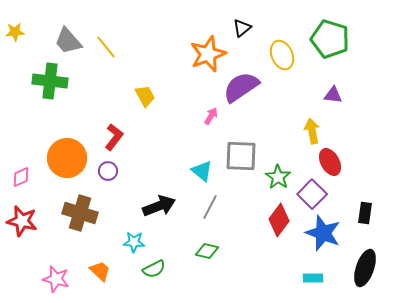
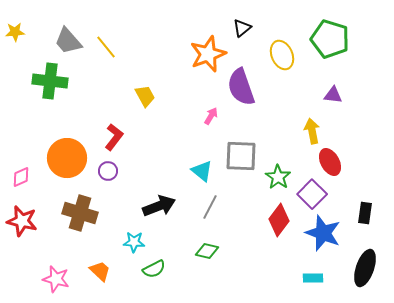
purple semicircle: rotated 75 degrees counterclockwise
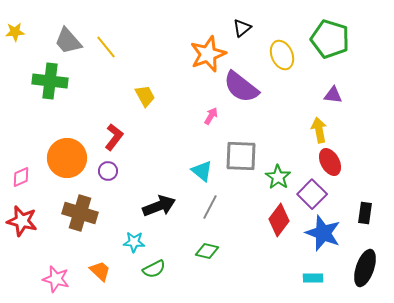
purple semicircle: rotated 33 degrees counterclockwise
yellow arrow: moved 7 px right, 1 px up
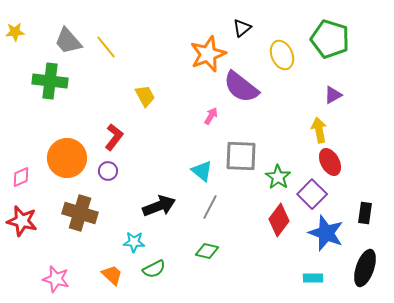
purple triangle: rotated 36 degrees counterclockwise
blue star: moved 3 px right
orange trapezoid: moved 12 px right, 4 px down
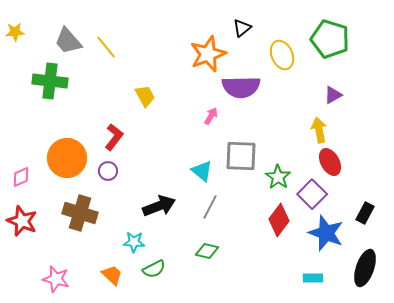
purple semicircle: rotated 39 degrees counterclockwise
black rectangle: rotated 20 degrees clockwise
red star: rotated 8 degrees clockwise
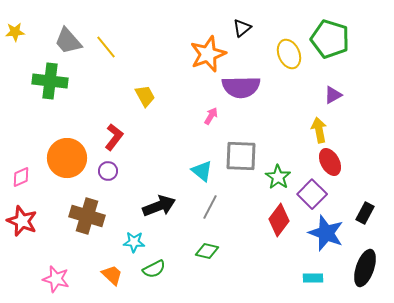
yellow ellipse: moved 7 px right, 1 px up
brown cross: moved 7 px right, 3 px down
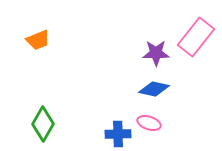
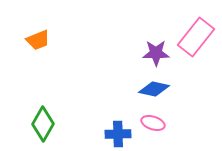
pink ellipse: moved 4 px right
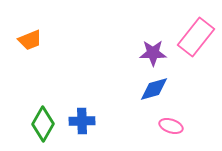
orange trapezoid: moved 8 px left
purple star: moved 3 px left
blue diamond: rotated 28 degrees counterclockwise
pink ellipse: moved 18 px right, 3 px down
blue cross: moved 36 px left, 13 px up
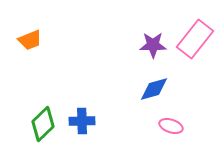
pink rectangle: moved 1 px left, 2 px down
purple star: moved 8 px up
green diamond: rotated 16 degrees clockwise
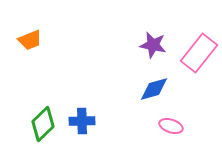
pink rectangle: moved 4 px right, 14 px down
purple star: rotated 12 degrees clockwise
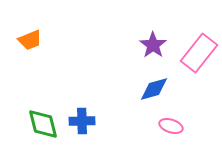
purple star: rotated 24 degrees clockwise
green diamond: rotated 60 degrees counterclockwise
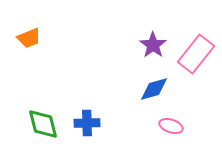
orange trapezoid: moved 1 px left, 2 px up
pink rectangle: moved 3 px left, 1 px down
blue cross: moved 5 px right, 2 px down
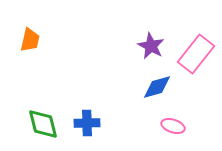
orange trapezoid: moved 1 px right, 2 px down; rotated 55 degrees counterclockwise
purple star: moved 2 px left, 1 px down; rotated 8 degrees counterclockwise
blue diamond: moved 3 px right, 2 px up
pink ellipse: moved 2 px right
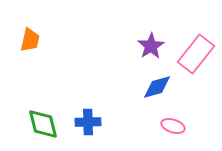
purple star: rotated 12 degrees clockwise
blue cross: moved 1 px right, 1 px up
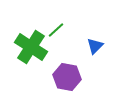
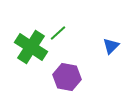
green line: moved 2 px right, 3 px down
blue triangle: moved 16 px right
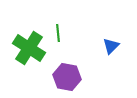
green line: rotated 54 degrees counterclockwise
green cross: moved 2 px left, 1 px down
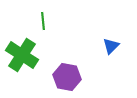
green line: moved 15 px left, 12 px up
green cross: moved 7 px left, 7 px down
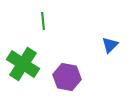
blue triangle: moved 1 px left, 1 px up
green cross: moved 1 px right, 9 px down
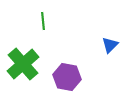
green cross: rotated 16 degrees clockwise
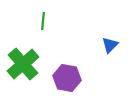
green line: rotated 12 degrees clockwise
purple hexagon: moved 1 px down
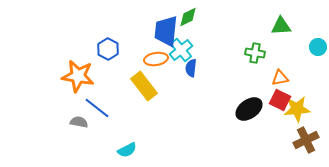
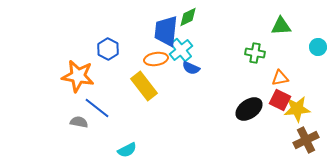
blue semicircle: rotated 72 degrees counterclockwise
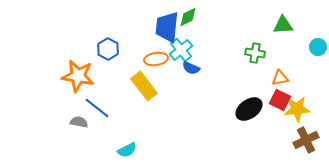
green triangle: moved 2 px right, 1 px up
blue trapezoid: moved 1 px right, 4 px up
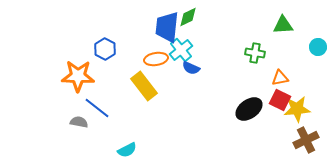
blue hexagon: moved 3 px left
orange star: rotated 8 degrees counterclockwise
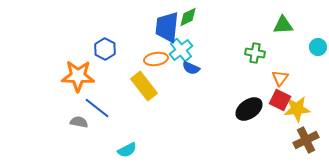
orange triangle: rotated 42 degrees counterclockwise
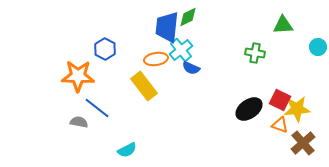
orange triangle: moved 47 px down; rotated 48 degrees counterclockwise
brown cross: moved 3 px left, 3 px down; rotated 15 degrees counterclockwise
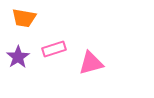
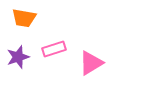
purple star: rotated 15 degrees clockwise
pink triangle: rotated 16 degrees counterclockwise
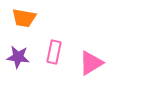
pink rectangle: moved 3 px down; rotated 60 degrees counterclockwise
purple star: rotated 25 degrees clockwise
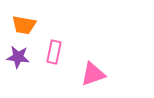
orange trapezoid: moved 7 px down
pink triangle: moved 2 px right, 11 px down; rotated 12 degrees clockwise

------------

- **What you have to do**
Format every line of the rows above as a JSON list of strings, one string per line, with blank lines skipped. Leave the pictures out of the answer.

- **Solution to the problem**
[
  "purple semicircle: rotated 75 degrees counterclockwise",
  "purple semicircle: rotated 33 degrees counterclockwise",
  "yellow arrow: moved 7 px right, 1 px up",
  "purple triangle: rotated 36 degrees counterclockwise",
  "blue star: moved 3 px right",
  "orange trapezoid: moved 12 px right, 4 px down",
  "purple semicircle: rotated 39 degrees counterclockwise",
  "black rectangle: rotated 20 degrees clockwise",
  "red star: rotated 8 degrees clockwise",
  "yellow ellipse: moved 7 px right, 1 px up",
  "brown cross: moved 7 px right, 3 px down",
  "pink ellipse: moved 4 px right",
  "orange trapezoid: moved 8 px left",
  "purple star: moved 3 px left",
  "blue diamond: rotated 28 degrees counterclockwise",
  "pink ellipse: moved 18 px right, 3 px down",
  "blue cross: moved 36 px left, 13 px up",
  "pink rectangle: moved 1 px left, 2 px down",
  "purple star: moved 8 px up",
  "green diamond: rotated 16 degrees clockwise",
  "pink rectangle: moved 4 px right, 14 px down",
  "purple star: rotated 12 degrees clockwise",
  "purple star: rotated 24 degrees clockwise",
  "green diamond: rotated 60 degrees counterclockwise",
  "orange trapezoid: moved 1 px left, 2 px up",
  "pink rectangle: moved 3 px left, 1 px down",
  "blue cross: moved 5 px right, 2 px down",
  "orange trapezoid: moved 1 px right, 2 px down; rotated 55 degrees counterclockwise",
  "purple star: moved 2 px left, 1 px down; rotated 8 degrees counterclockwise",
  "blue diamond: moved 3 px right, 2 px up",
  "pink ellipse: moved 2 px right",
  "purple star: rotated 12 degrees clockwise",
  "blue cross: moved 1 px right, 1 px up",
  "green line: moved 2 px right, 3 px down",
  "blue triangle: moved 16 px right",
  "green line: rotated 54 degrees counterclockwise",
  "green cross: moved 2 px left, 1 px down",
  "green line: moved 15 px left, 12 px up",
  "green cross: moved 7 px left, 7 px down",
  "blue triangle: moved 1 px left, 1 px up",
  "green cross: moved 1 px right, 9 px down",
  "green cross: rotated 16 degrees clockwise",
  "green line: rotated 12 degrees clockwise",
  "purple hexagon: moved 1 px down",
  "blue semicircle: rotated 72 degrees counterclockwise",
  "green triangle: moved 2 px right, 1 px up",
  "blue trapezoid: moved 1 px right, 4 px up",
  "blue hexagon: moved 3 px left",
  "orange star: rotated 8 degrees counterclockwise",
  "orange triangle: rotated 42 degrees counterclockwise",
  "orange triangle: moved 47 px down; rotated 48 degrees counterclockwise",
  "brown cross: moved 3 px left, 3 px down; rotated 15 degrees counterclockwise",
  "purple star: rotated 15 degrees clockwise",
  "pink triangle: rotated 16 degrees counterclockwise",
  "pink rectangle: moved 3 px down; rotated 60 degrees counterclockwise",
  "purple star: rotated 25 degrees clockwise",
  "orange trapezoid: moved 7 px down",
  "pink triangle: moved 2 px right, 11 px down; rotated 12 degrees clockwise"
]